#### TASK PROMPT
Leaving the pictures aside, transcribe the data below exactly.

#### DATA FOR THE TASK
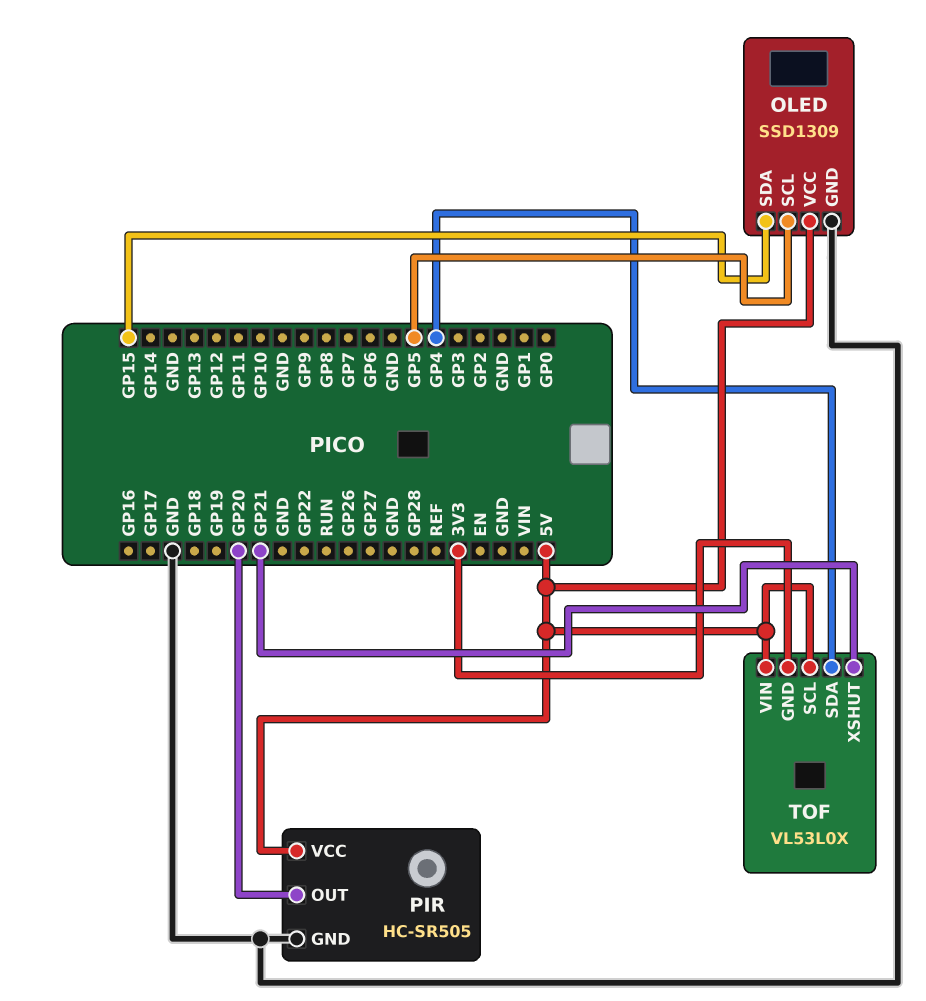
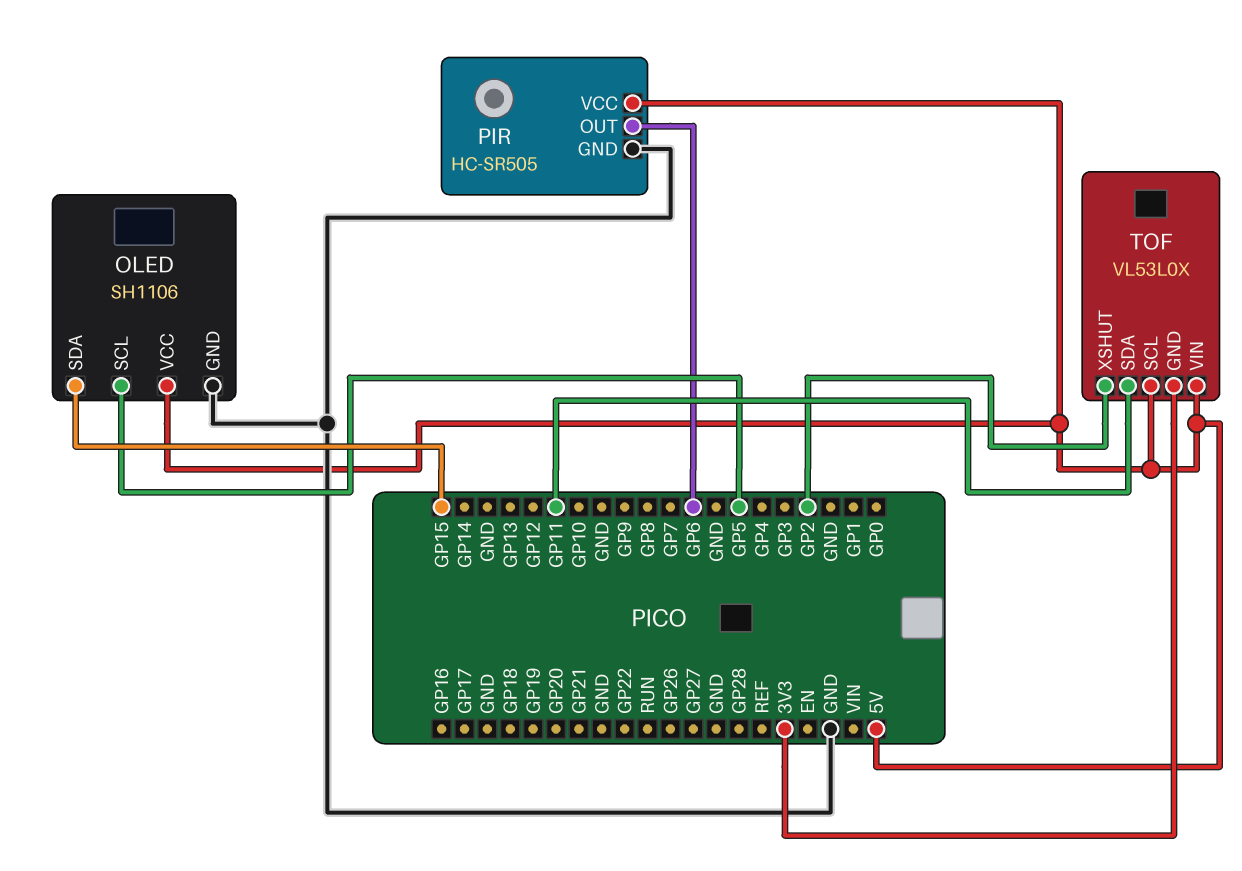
OLED: SSD1309 -> SH1106
PIR pin OUT: GP20 -> GP6
TOF pin SDA: GP4 -> GP11
TOF pin XSHUT: GP21 -> GP2

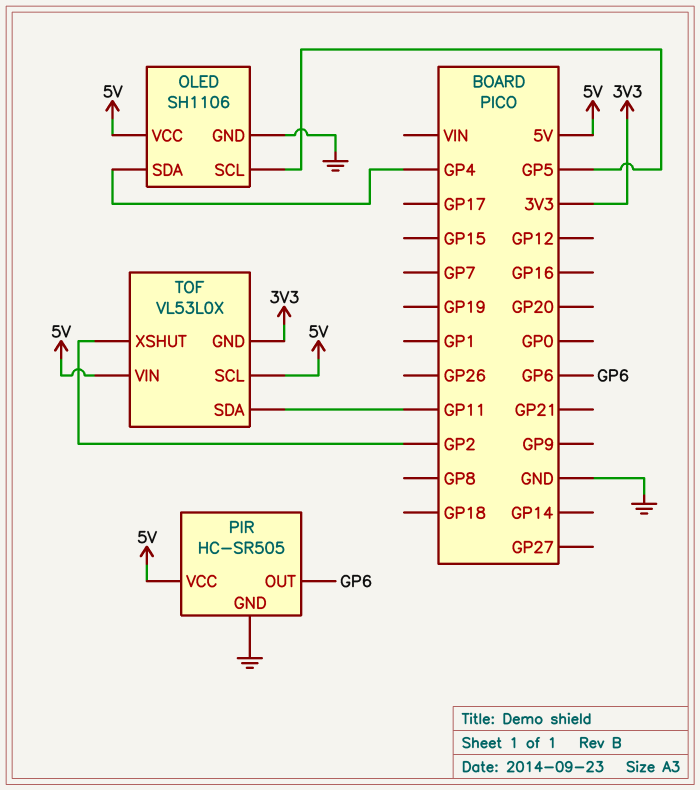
OLED pin SDA: GP15 -> GP4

#### ANSWER TO THIS TASK
OLED: SSD1309 -> SH1106
PIR pin OUT: GP20 -> GP6
TOF pin SDA: GP4 -> GP11
TOF pin XSHUT: GP21 -> GP2

OLED pin SDA: GP15 -> GP4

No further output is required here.